*** Exercise input Section Begins ***

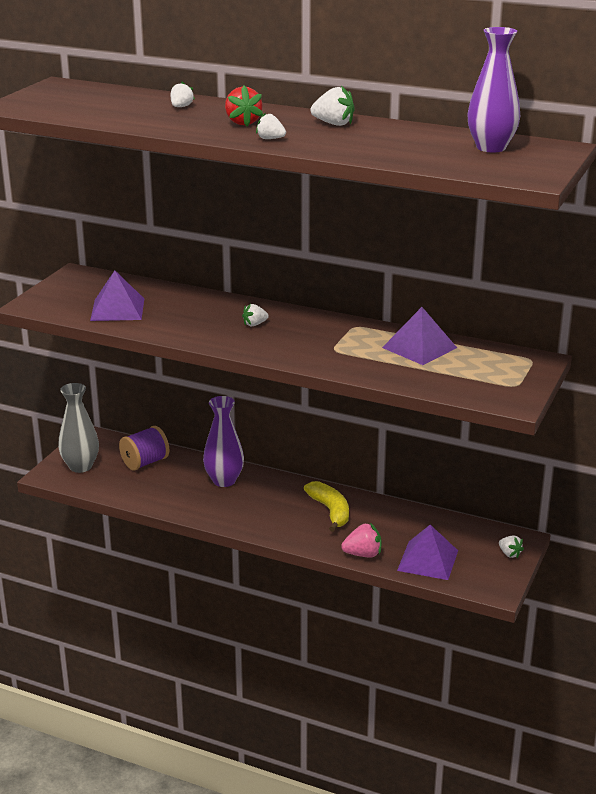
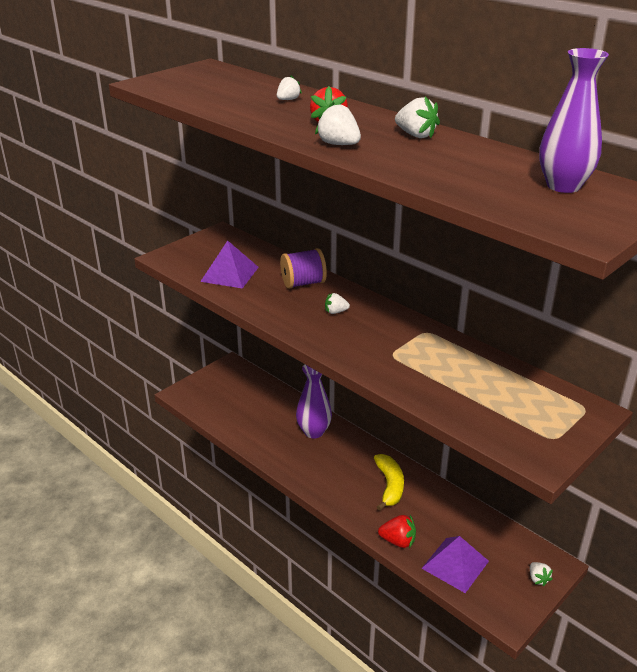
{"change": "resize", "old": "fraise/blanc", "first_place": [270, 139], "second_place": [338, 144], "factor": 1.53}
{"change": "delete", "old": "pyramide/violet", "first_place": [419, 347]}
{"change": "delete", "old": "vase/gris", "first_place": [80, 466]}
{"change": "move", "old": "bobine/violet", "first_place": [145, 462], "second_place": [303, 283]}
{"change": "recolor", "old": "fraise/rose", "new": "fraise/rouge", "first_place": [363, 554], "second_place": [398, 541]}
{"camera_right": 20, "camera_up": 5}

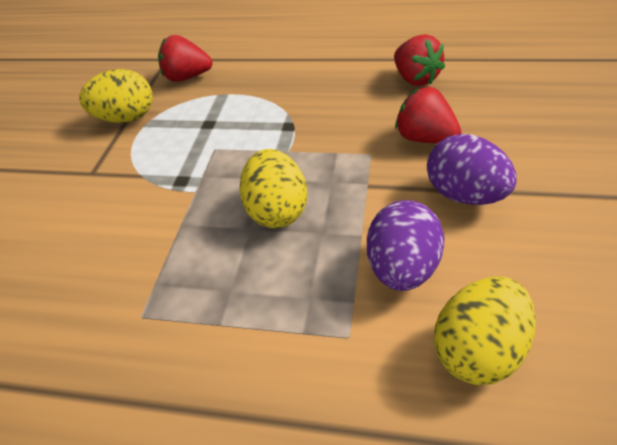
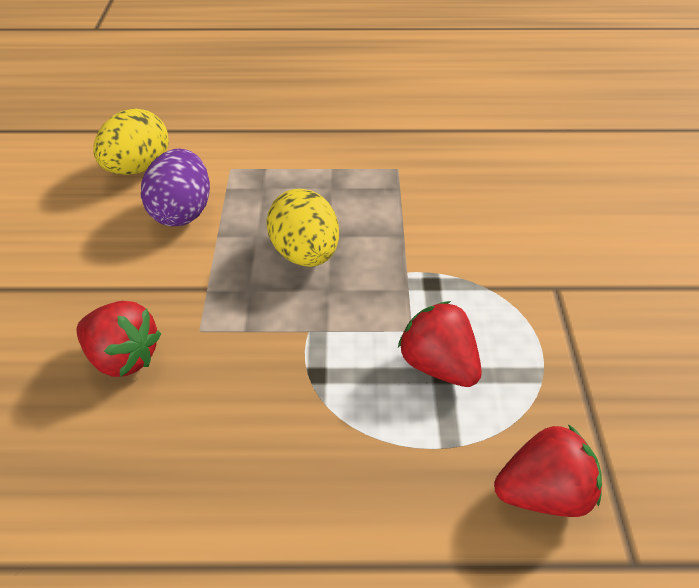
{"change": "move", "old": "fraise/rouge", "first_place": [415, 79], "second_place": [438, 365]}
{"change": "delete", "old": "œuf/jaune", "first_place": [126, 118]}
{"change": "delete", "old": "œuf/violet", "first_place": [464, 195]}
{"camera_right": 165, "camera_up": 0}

*** Exercise input Section Ends ***

[Problem]:
Report each line in the data that holds the word "change".

[Answer to this task]:
{"change": "resize", "old": "fraise/blanc", "first_place": [270, 139], "second_place": [338, 144], "factor": 1.53}
{"change": "delete", "old": "pyramide/violet", "first_place": [419, 347]}
{"change": "delete", "old": "vase/gris", "first_place": [80, 466]}
{"change": "move", "old": "bobine/violet", "first_place": [145, 462], "second_place": [303, 283]}
{"change": "recolor", "old": "fraise/rose", "new": "fraise/rouge", "first_place": [363, 554], "second_place": [398, 541]}
{"change": "move", "old": "fraise/rouge", "first_place": [415, 79], "second_place": [438, 365]}
{"change": "delete", "old": "œuf/jaune", "first_place": [126, 118]}
{"change": "delete", "old": "œuf/violet", "first_place": [464, 195]}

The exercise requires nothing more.